*** MATERIAL FOR THIS EXERCISE ***

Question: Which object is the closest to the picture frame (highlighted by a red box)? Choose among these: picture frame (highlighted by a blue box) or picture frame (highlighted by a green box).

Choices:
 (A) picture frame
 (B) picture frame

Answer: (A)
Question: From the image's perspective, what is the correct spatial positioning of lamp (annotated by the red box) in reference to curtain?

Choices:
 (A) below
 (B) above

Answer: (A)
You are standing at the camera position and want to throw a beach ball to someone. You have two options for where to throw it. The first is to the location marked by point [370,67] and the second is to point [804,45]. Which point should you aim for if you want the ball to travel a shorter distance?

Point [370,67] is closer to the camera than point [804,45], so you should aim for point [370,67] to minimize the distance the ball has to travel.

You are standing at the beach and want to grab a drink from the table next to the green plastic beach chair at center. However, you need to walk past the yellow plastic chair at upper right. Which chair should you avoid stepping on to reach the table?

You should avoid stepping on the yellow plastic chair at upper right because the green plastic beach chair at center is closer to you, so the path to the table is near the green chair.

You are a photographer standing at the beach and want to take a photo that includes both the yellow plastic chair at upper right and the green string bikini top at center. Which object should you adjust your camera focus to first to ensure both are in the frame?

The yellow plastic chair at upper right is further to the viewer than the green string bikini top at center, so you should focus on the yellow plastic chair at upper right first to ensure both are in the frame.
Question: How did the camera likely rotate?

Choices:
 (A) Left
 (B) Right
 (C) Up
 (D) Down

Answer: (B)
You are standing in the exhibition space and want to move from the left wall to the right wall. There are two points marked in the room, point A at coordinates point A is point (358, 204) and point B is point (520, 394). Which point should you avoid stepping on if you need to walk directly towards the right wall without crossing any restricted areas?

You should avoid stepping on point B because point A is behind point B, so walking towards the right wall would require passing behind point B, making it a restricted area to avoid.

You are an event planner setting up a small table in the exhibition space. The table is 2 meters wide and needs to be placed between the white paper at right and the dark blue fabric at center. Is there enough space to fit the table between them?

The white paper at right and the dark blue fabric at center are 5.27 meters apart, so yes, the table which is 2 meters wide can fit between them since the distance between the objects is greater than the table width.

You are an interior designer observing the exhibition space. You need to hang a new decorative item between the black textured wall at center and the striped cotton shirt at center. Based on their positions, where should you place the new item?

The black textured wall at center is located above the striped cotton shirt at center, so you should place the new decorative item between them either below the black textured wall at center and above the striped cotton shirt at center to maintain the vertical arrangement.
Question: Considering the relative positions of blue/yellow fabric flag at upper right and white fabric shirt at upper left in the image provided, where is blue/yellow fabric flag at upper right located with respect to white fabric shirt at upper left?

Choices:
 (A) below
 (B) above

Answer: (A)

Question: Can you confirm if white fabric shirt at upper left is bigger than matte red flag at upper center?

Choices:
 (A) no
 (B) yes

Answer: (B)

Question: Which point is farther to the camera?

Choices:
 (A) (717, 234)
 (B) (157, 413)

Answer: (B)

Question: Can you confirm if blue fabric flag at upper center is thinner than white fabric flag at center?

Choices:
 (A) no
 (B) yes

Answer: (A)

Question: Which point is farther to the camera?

*** End of MATERIAL FOR THIS EXERCISE ***

[PROBLEM REQUIREMENTS] Pick out every line above that contains the string "meters", treating uppercase and lowercase as different.

[TASK ANSWER]
You are an event planner setting up a small table in the exhibition space. The table is 2 meters wide and needs to be placed between the white paper at right and the dark blue fabric at center. Is there enough space to fit the table between them?
The white paper at right and the dark blue fabric at center are 5.27 meters apart, so yes, the table which is 2 meters wide can fit between them since the distance between the objects is greater than the table width.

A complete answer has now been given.